▶ _WHAT TO WORK ON_: The answer should reproduce every entry exactly and contain no images.

(Collected data entries)
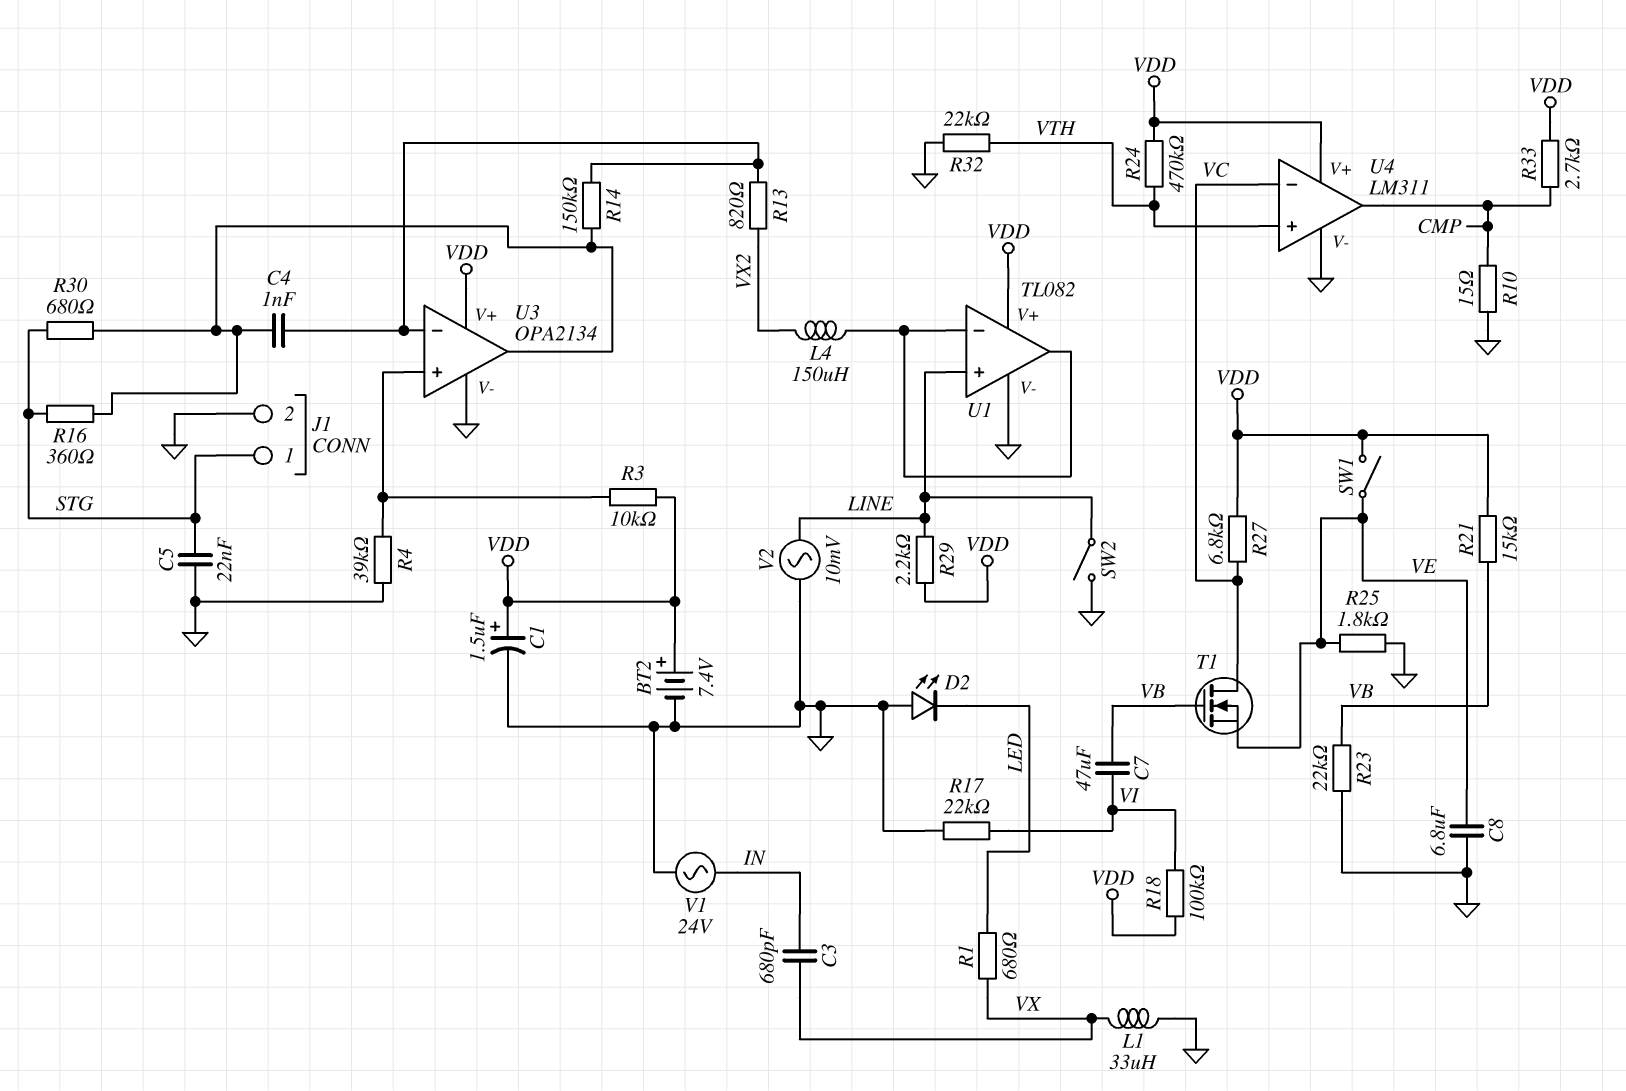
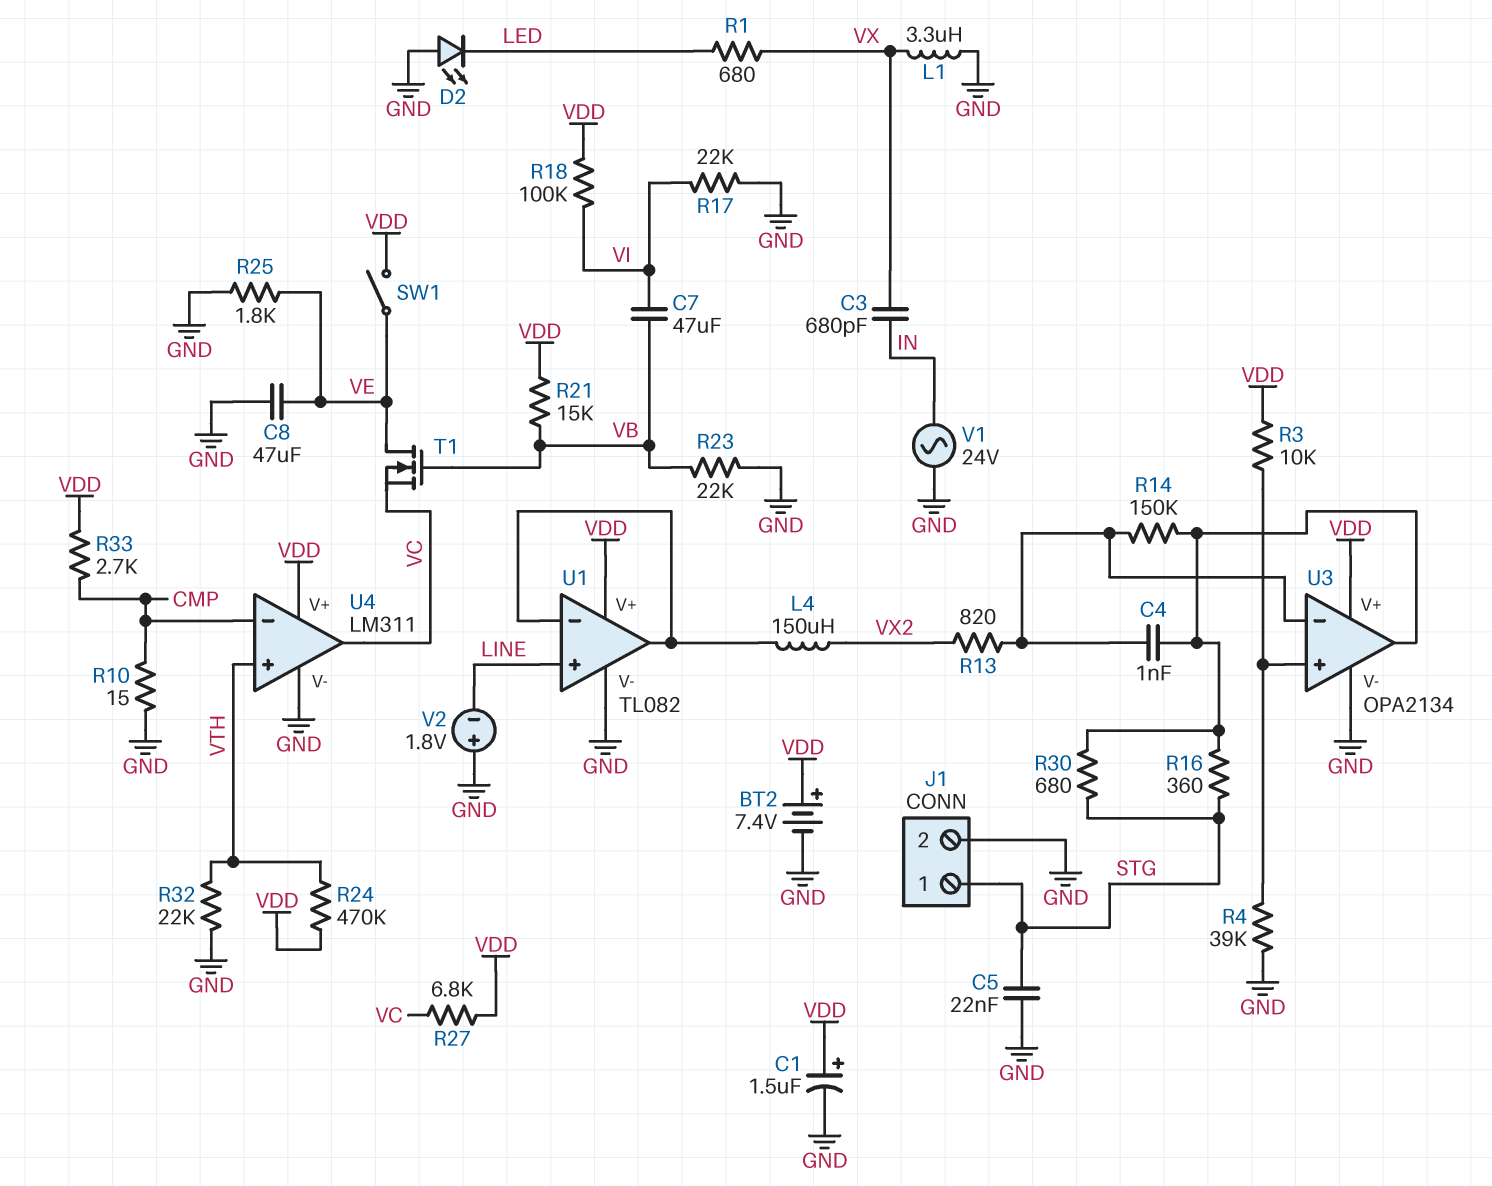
C8: 6.8uF (GND, VE) -> 47uF (GND, VE)
L1: 33uH (GND, VX) -> 3.3uH (GND, VX)
R29: 2.2k (LINE, VDD) -> none
SW2: switch (GND, LINE) -> none
T1: NMOS (G VB, D VC, S VE) -> NMOS (G VB, D VE, S VC)
U4 pin in-: VC -> CMP
U4 pin out: CMP -> VC
V2: AC 10mV (GND, LINE) -> 1.8V (plus GND, minus LINE)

▶ _ANSWER TO THE PROBLEM_:
C8: 6.8uF (GND, VE) -> 47uF (GND, VE)
L1: 33uH (GND, VX) -> 3.3uH (GND, VX)
R29: 2.2k (LINE, VDD) -> none
SW2: switch (GND, LINE) -> none
T1: NMOS (G VB, D VC, S VE) -> NMOS (G VB, D VE, S VC)
U4 pin in-: VC -> CMP
U4 pin out: CMP -> VC
V2: AC 10mV (GND, LINE) -> 1.8V (plus GND, minus LINE)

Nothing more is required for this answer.